PROBLEM DESCRIPTION
Only lines containing the word "white" are needed; pull them out of the material.

INPUT
━━━━━━━━━━━━━━━━━━━━
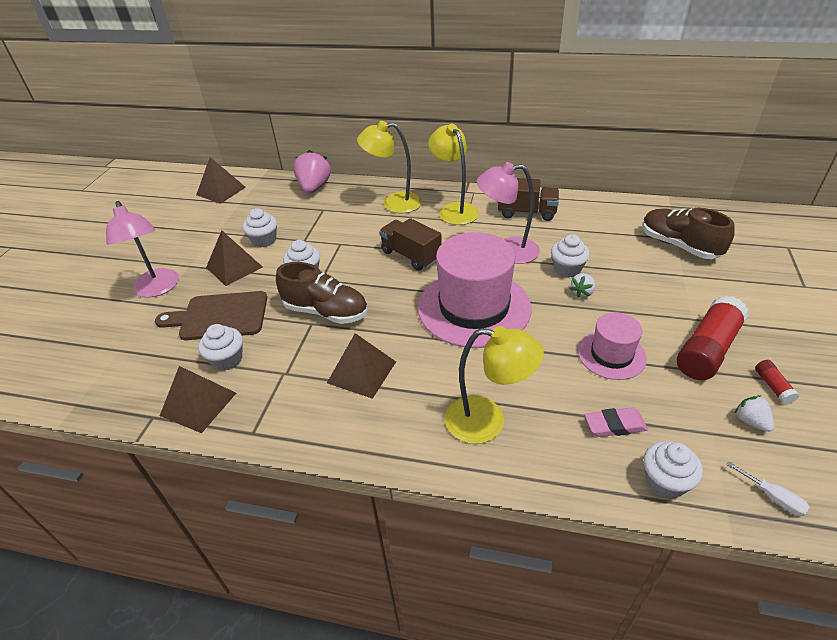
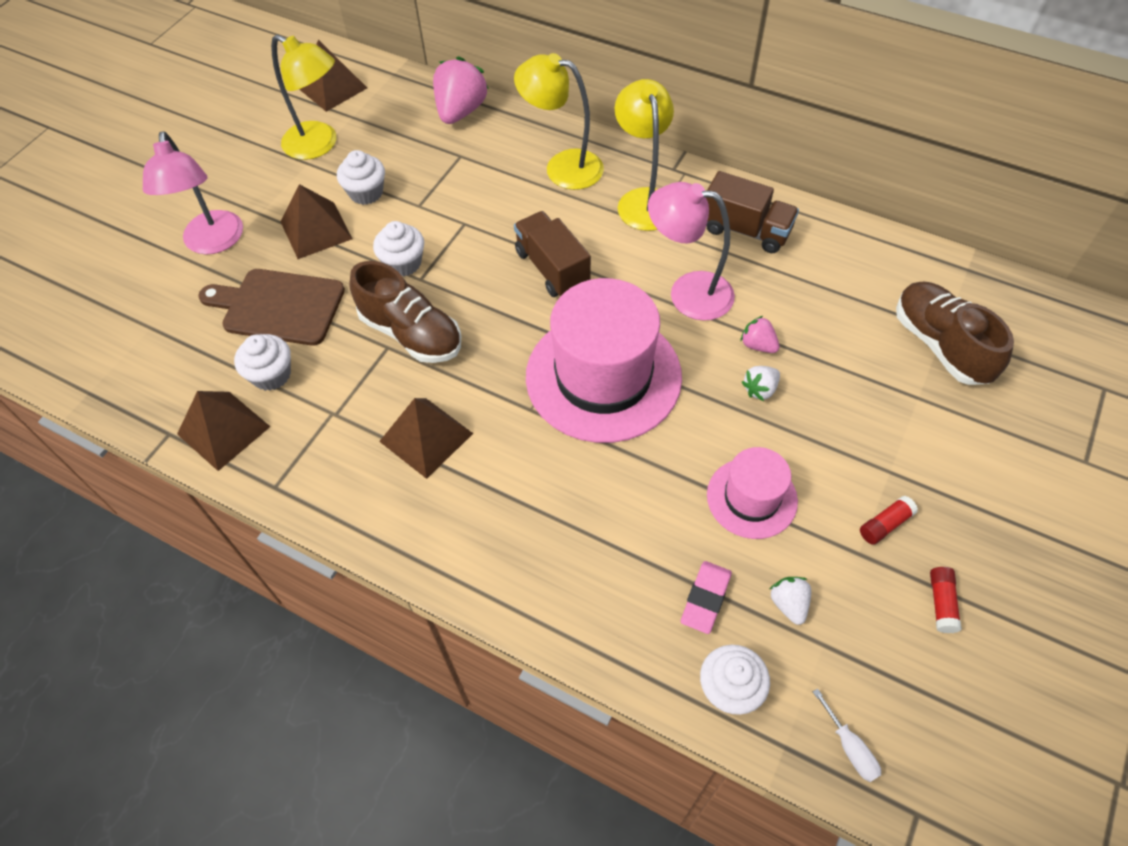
camera: 15 degrees right, 15 degrees up
yellow lamp [445,326,544,444] -> yellow lamp moved to [271,34,336,160]
white cupcake [551,234,590,277] -> pink strawberry [740,316,780,353]
pink eraser [585,407,648,437] -> pink eraser turned 75 degrees counterclockwise [681,561,732,634]
red glue stick [677,296,749,380] -> red glue stick [860,496,918,545], size x0.44
white strawberry [735,395,774,432] -> white strawberry moved to [770,577,811,625]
━━━━━━━━━━━━━━━━━━━━
YOUR RESPONSE
white cupcake [551,234,590,277] -> pink strawberry [740,316,780,353]
white strawberry [735,395,774,432] -> white strawberry moved to [770,577,811,625]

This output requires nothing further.